*** Opening LISTED RECORDS ***
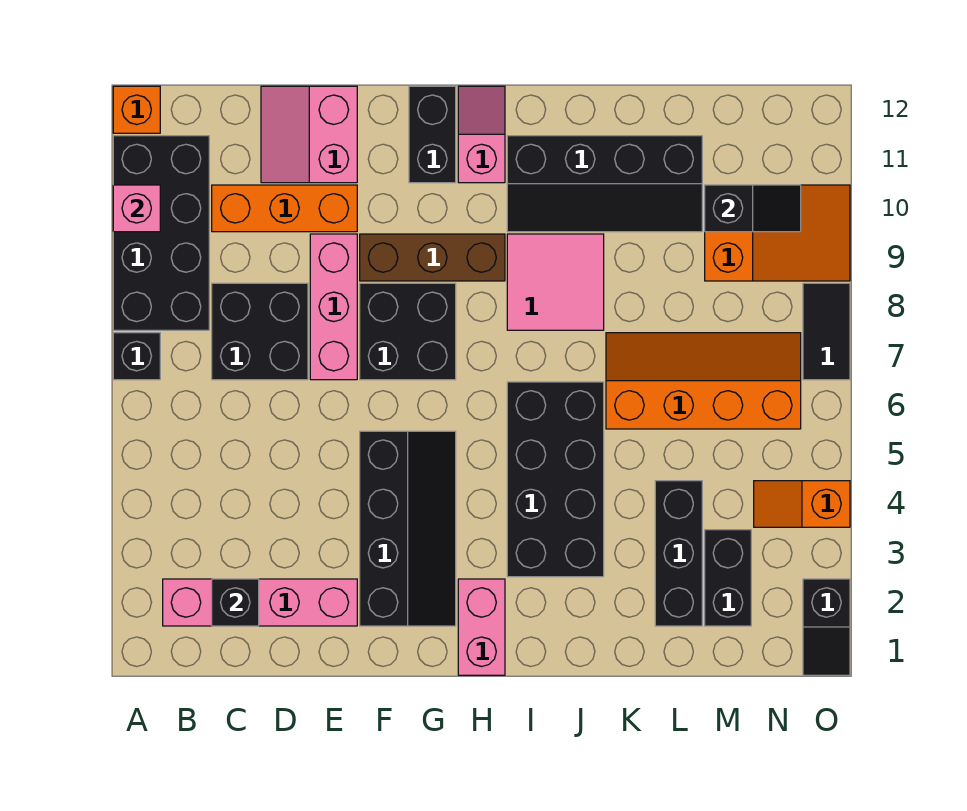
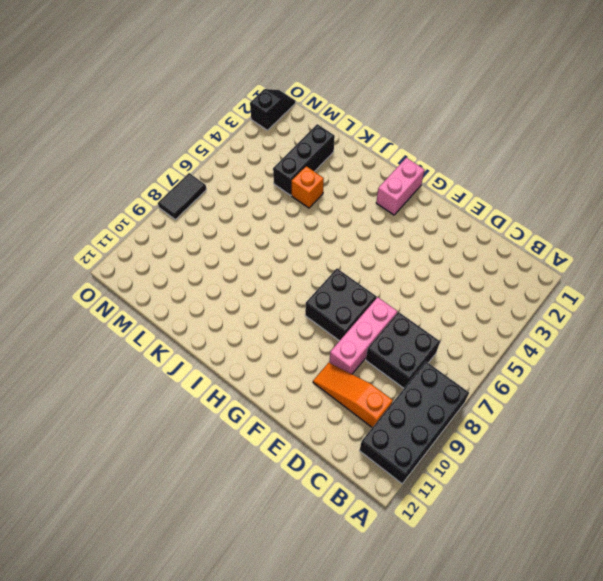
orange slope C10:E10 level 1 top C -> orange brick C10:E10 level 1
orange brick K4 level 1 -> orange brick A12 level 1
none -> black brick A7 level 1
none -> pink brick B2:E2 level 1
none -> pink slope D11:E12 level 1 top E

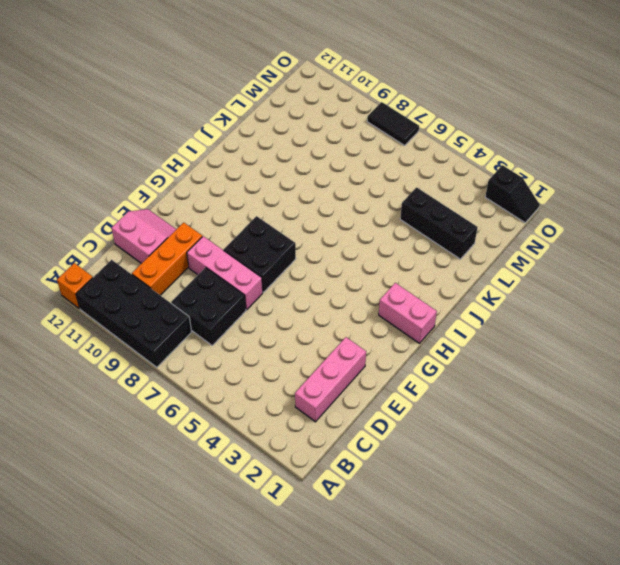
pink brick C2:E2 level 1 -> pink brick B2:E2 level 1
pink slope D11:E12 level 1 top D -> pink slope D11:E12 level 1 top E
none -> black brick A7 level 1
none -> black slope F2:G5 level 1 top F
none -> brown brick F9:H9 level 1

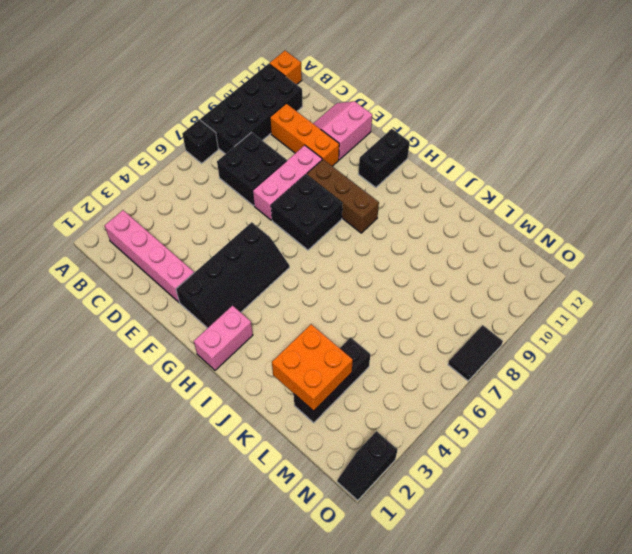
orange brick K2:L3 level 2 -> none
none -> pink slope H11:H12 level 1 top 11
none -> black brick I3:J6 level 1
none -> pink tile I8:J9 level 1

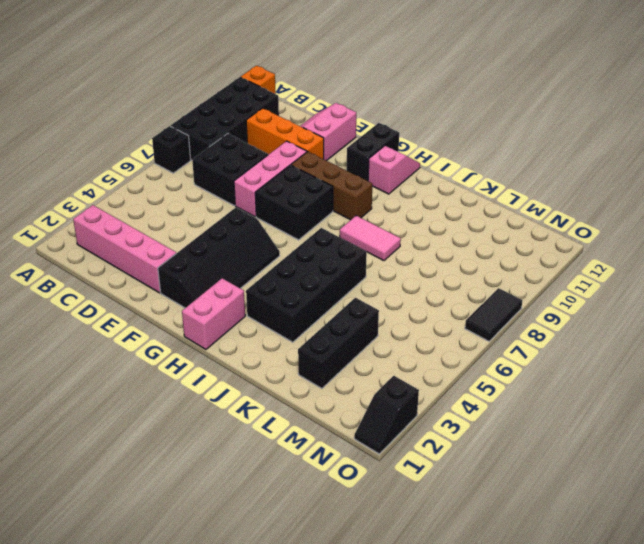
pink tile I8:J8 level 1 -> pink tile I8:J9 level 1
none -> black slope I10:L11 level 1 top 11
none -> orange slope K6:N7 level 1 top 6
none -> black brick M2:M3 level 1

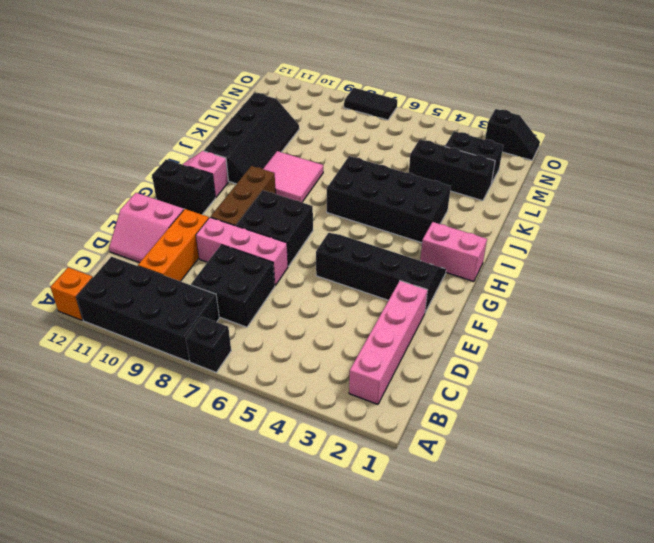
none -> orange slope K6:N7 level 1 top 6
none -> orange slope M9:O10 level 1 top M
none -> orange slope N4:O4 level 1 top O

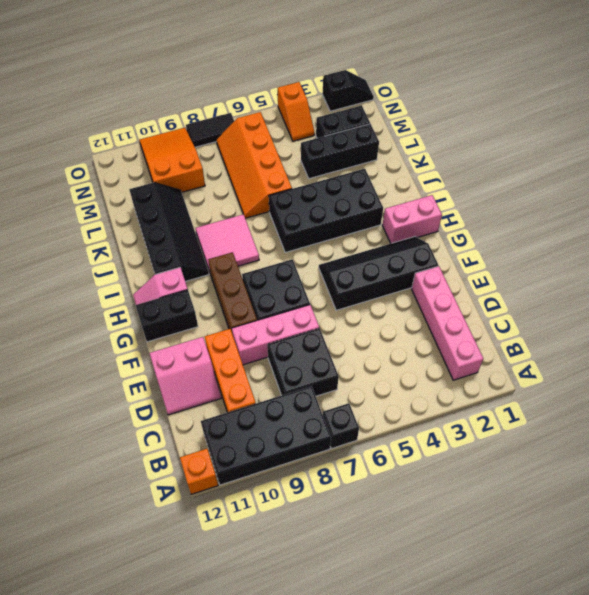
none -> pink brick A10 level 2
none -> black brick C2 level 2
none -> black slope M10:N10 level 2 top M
*** Closing LISTED RECORDS ***
*** Opening LISTED RECORDS ***
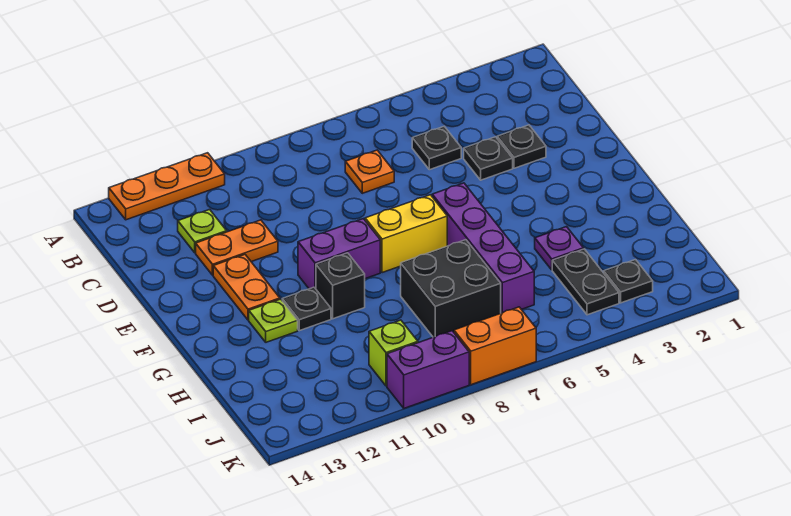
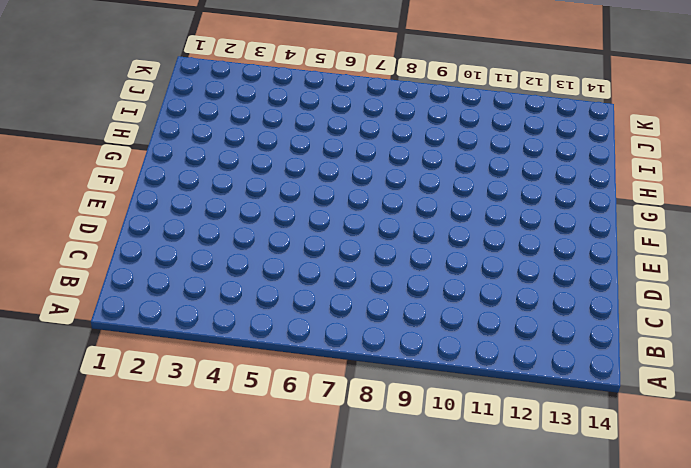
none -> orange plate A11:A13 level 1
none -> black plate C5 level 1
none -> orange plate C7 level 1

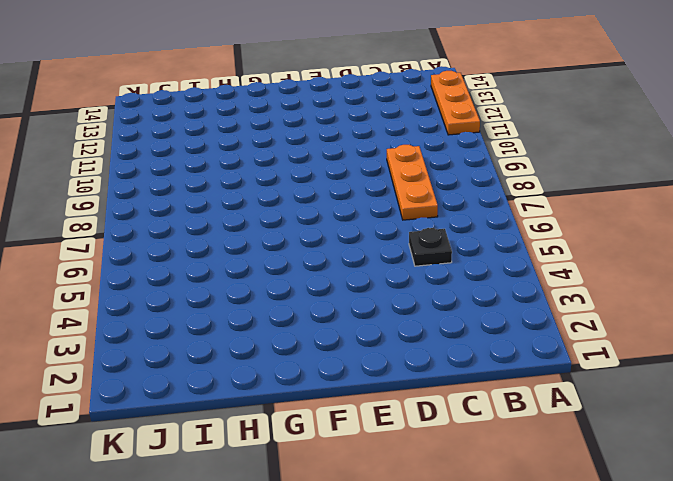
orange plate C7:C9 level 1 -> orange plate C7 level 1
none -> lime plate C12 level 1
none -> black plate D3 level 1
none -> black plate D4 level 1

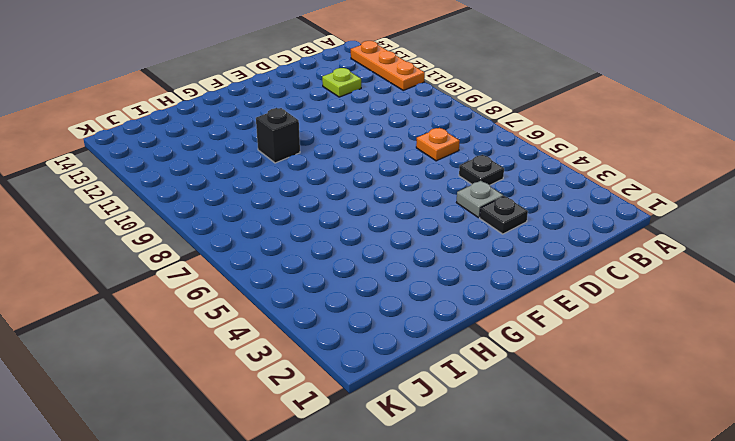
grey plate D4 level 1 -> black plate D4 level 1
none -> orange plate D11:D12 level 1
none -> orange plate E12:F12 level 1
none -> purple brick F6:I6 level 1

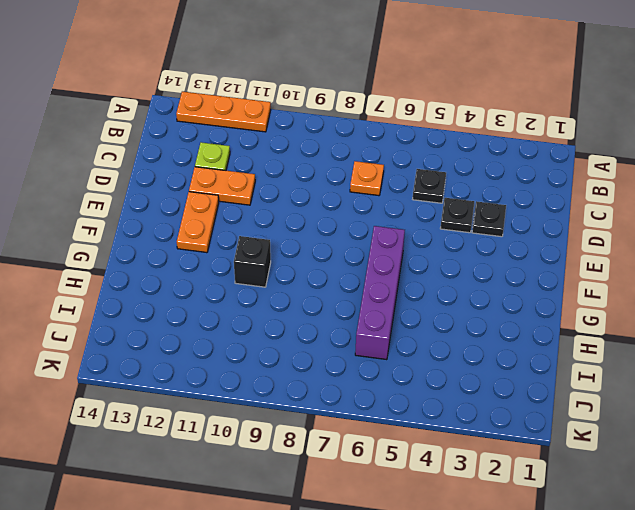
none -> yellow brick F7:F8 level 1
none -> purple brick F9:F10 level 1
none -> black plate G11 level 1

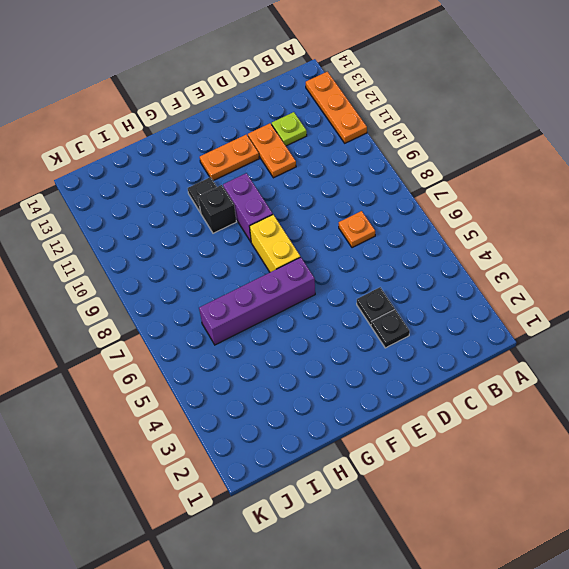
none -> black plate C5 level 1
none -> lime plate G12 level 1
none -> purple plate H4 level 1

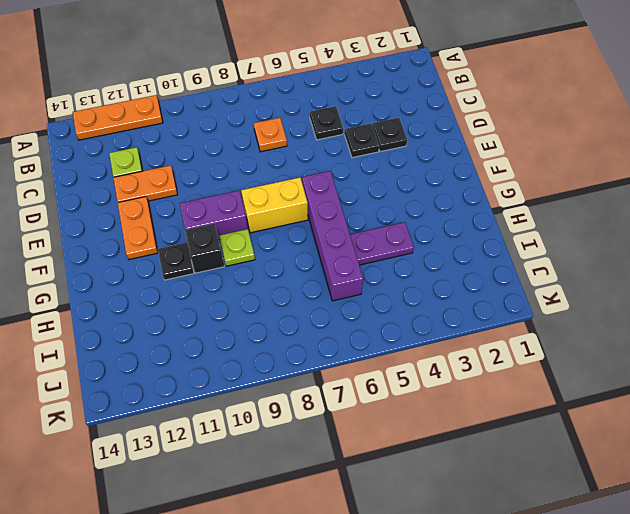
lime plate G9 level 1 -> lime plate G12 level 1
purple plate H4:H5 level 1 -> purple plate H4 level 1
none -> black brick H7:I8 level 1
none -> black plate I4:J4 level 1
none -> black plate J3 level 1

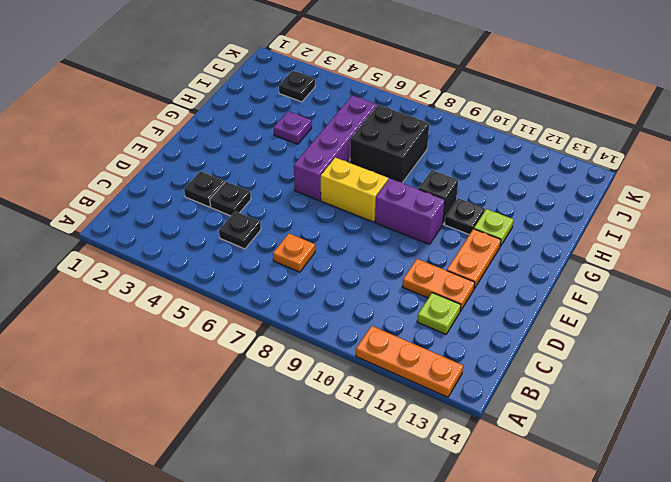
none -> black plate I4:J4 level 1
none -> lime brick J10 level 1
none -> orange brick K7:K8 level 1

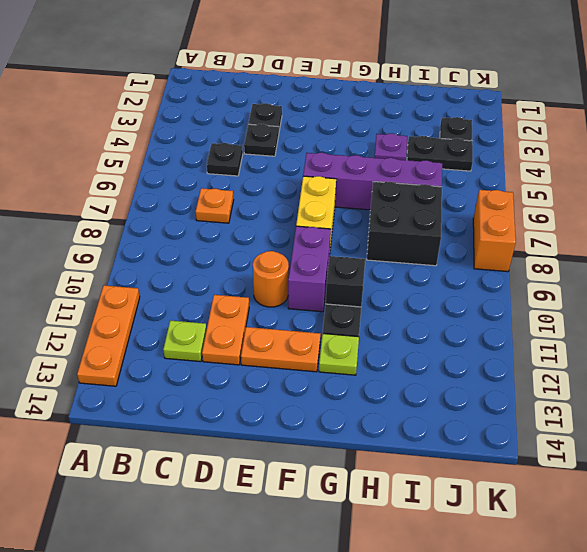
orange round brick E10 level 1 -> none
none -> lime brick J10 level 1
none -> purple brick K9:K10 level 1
*** Closing LISTED RECORDS ***
*** Opening LISTED RECORDS ***
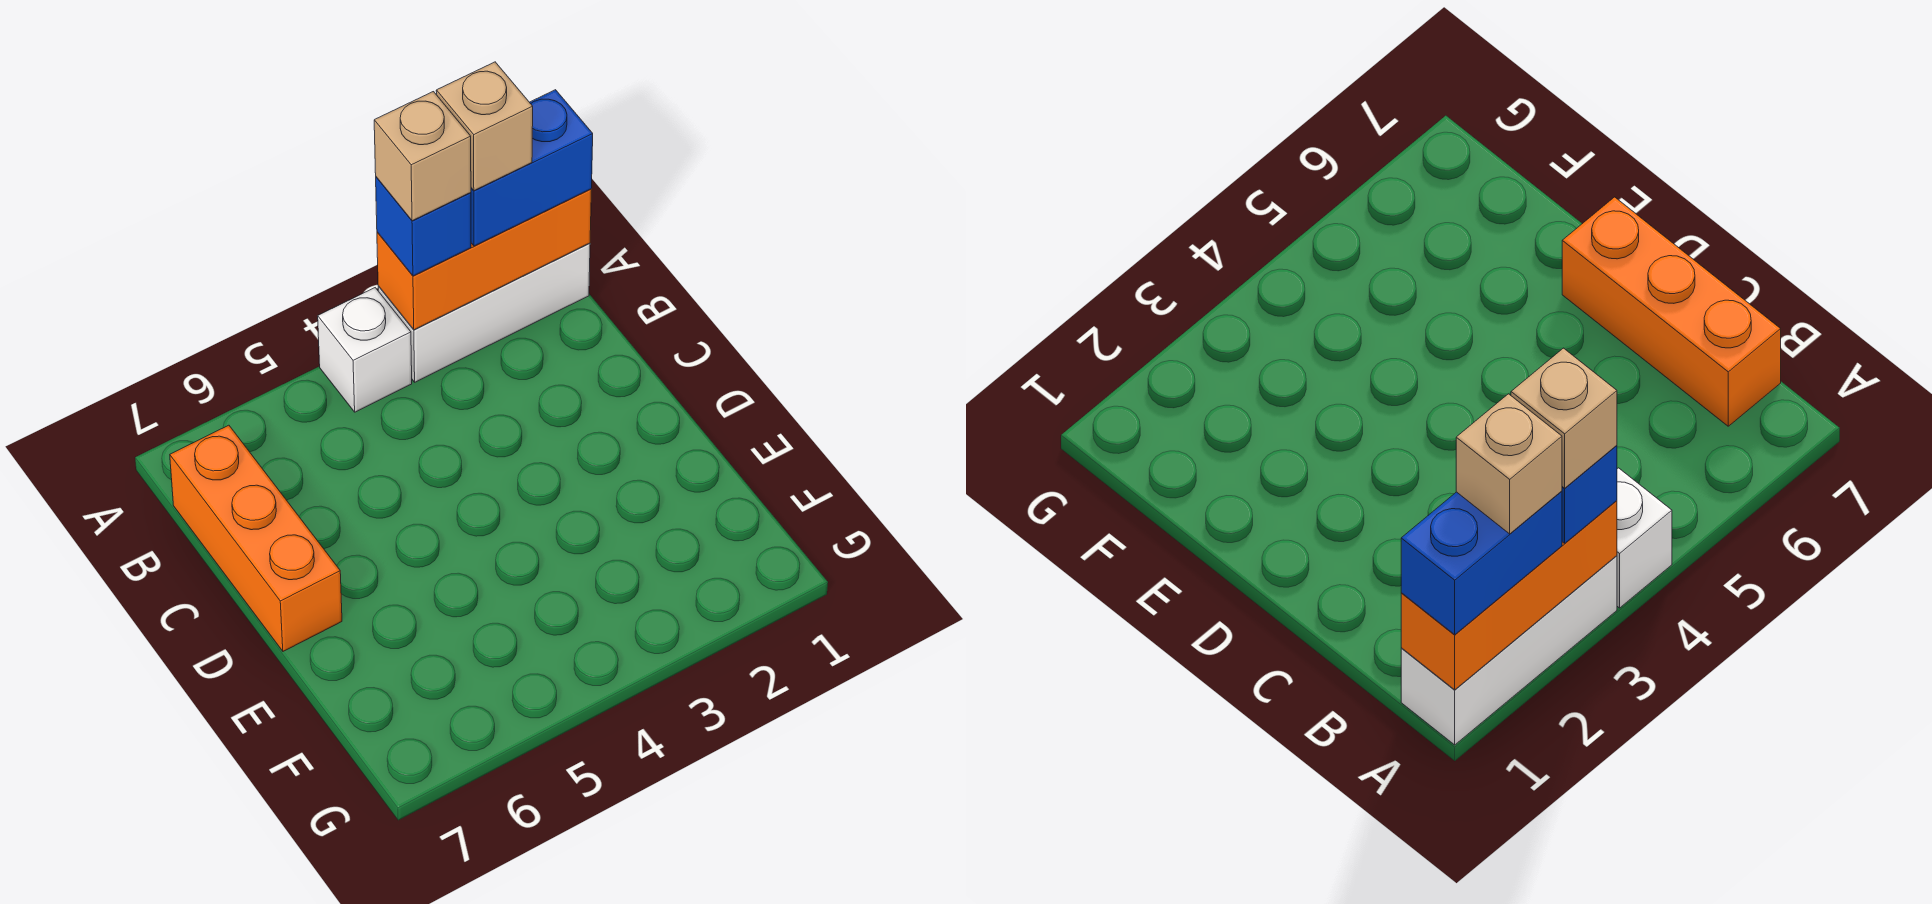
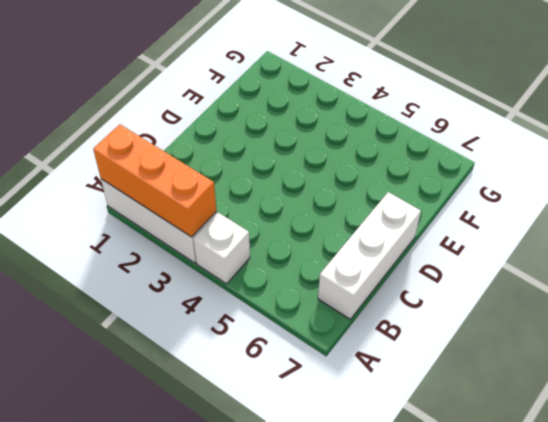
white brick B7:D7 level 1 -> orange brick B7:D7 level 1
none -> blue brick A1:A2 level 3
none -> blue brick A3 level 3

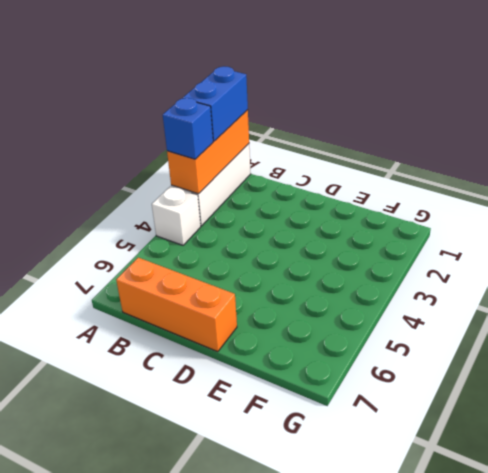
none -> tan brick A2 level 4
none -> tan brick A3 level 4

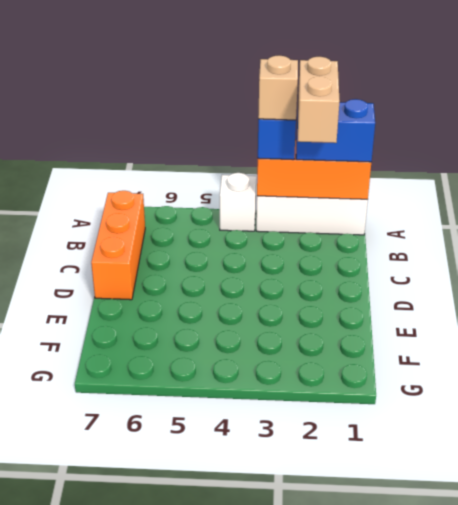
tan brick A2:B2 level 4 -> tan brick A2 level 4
*** Closing LISTED RECORDS ***
## BRIEF
What you need to produce is an exact copy of the entries above, limited to the lines from the one with "orange slope C10:E10" up to and including the one with "pink tile I8:J8", without pictures.

## ANSWER TO THIS EXERCISE
orange slope C10:E10 level 1 top C -> orange brick C10:E10 level 1
orange brick K4 level 1 -> orange brick A12 level 1
none -> black brick A7 level 1
none -> pink brick B2:E2 level 1
none -> pink slope D11:E12 level 1 top E

pink brick C2:E2 level 1 -> pink brick B2:E2 level 1
pink slope D11:E12 level 1 top D -> pink slope D11:E12 level 1 top E
none -> black brick A7 level 1
none -> black slope F2:G5 level 1 top F
none -> brown brick F9:H9 level 1

orange brick K2:L3 level 2 -> none
none -> pink slope H11:H12 level 1 top 11
none -> black brick I3:J6 level 1
none -> pink tile I8:J9 level 1

pink tile I8:J8 level 1 -> pink tile I8:J9 level 1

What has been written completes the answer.